- **What to produce**
In the records below, find each line that holds "yellow" and return it.

[Before-and-after object listings]
=== Begin Enclosure ===
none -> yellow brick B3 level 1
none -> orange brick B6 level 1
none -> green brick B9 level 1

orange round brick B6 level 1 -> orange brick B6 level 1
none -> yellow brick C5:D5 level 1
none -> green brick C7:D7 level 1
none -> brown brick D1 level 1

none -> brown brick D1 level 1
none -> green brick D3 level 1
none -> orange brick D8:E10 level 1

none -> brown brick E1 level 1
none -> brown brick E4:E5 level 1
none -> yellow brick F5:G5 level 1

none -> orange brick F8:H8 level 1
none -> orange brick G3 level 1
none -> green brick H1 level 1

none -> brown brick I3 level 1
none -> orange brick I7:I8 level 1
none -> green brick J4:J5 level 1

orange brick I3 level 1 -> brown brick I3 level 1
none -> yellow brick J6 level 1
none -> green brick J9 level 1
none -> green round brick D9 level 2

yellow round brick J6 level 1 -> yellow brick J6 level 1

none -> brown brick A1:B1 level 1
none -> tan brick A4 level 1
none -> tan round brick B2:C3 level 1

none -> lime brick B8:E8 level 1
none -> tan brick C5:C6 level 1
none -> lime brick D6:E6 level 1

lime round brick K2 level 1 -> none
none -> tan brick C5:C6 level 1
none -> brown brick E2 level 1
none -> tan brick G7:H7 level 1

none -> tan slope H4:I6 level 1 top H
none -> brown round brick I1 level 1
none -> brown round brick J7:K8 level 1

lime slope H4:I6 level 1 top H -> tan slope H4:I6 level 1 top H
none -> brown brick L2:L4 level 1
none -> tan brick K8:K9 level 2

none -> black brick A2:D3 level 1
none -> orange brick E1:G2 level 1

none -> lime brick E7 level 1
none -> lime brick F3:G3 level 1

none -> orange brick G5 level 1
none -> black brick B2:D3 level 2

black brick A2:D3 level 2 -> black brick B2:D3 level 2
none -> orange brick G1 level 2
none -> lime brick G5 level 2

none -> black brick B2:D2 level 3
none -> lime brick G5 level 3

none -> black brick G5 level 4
=== End Enclosure ===
- **Answer to the exercise**
none -> yellow brick B3 level 1
none -> yellow brick C5:D5 level 1
none -> yellow brick F5:G5 level 1
none -> yellow brick J6 level 1
yellow round brick J6 level 1 -> yellow brick J6 level 1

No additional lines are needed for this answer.